### EXERCISE OBJECTIVE
Only the number is wanted: how many lines of the data contain "lamp"?

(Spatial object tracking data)

• • • • • • •

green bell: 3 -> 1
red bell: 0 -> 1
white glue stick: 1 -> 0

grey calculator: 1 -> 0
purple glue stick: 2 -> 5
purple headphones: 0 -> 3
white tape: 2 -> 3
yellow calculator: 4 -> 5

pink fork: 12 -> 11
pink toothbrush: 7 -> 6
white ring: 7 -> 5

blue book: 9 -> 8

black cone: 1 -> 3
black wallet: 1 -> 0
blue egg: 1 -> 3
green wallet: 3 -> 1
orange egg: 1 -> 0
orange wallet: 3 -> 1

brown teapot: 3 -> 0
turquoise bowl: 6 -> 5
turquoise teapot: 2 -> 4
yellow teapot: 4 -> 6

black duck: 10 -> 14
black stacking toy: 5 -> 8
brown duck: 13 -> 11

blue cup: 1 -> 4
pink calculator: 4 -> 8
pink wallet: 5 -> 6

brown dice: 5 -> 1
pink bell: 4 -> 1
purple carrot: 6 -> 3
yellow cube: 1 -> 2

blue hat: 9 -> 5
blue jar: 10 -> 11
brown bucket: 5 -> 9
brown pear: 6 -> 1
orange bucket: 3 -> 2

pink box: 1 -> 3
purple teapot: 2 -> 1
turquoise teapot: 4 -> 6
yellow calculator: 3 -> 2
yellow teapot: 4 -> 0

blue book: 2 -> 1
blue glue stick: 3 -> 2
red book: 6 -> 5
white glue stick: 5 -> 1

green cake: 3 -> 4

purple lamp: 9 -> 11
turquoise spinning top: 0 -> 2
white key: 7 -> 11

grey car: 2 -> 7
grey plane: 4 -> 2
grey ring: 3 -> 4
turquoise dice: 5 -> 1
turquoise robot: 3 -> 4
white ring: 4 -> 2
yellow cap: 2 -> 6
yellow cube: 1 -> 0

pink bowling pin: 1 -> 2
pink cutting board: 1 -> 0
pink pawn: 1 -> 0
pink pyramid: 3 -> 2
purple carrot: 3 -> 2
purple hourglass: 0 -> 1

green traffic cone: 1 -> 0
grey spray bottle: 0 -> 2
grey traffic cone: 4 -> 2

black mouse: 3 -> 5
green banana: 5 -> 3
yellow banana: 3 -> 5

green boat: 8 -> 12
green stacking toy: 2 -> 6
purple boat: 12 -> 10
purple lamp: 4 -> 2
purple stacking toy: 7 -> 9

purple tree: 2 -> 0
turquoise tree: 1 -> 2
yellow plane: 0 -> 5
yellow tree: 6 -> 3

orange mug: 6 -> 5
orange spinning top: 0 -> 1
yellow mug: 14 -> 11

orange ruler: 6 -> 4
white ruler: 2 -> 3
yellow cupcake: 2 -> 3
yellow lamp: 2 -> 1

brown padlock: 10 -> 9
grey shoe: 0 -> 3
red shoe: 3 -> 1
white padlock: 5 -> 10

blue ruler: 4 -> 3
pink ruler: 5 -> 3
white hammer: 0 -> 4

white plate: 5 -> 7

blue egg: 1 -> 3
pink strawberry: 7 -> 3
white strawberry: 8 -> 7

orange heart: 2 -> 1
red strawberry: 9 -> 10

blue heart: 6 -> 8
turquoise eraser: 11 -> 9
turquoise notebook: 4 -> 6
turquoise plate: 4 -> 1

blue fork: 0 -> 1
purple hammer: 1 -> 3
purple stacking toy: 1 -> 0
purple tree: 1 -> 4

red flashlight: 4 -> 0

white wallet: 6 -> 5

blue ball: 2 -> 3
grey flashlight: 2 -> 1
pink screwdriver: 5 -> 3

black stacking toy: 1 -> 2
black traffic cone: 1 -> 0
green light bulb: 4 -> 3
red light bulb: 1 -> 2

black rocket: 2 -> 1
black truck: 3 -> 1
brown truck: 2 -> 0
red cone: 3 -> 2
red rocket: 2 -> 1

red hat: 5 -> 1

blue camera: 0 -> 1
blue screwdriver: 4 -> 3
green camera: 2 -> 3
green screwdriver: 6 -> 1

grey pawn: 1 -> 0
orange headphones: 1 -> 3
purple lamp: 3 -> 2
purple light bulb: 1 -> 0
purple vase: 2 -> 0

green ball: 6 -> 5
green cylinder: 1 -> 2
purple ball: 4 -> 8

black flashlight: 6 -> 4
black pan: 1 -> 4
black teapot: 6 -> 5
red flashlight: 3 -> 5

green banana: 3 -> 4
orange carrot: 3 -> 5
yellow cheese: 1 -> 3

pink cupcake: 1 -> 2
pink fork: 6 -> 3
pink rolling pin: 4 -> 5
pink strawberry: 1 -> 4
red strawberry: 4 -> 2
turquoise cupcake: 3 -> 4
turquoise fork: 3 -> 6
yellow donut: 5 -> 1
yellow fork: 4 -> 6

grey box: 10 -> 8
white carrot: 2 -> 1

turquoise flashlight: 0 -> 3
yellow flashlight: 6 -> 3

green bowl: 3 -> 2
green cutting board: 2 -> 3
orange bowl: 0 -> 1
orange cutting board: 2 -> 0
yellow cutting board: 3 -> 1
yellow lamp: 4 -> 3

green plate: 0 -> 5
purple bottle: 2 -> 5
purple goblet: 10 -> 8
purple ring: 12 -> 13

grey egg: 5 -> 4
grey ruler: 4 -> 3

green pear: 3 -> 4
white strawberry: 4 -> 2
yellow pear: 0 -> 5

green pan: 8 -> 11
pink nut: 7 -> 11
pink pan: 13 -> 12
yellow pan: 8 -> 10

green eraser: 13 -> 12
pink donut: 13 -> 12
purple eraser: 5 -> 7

• • • • • • •

### REPLY TO THE EXERCISE
5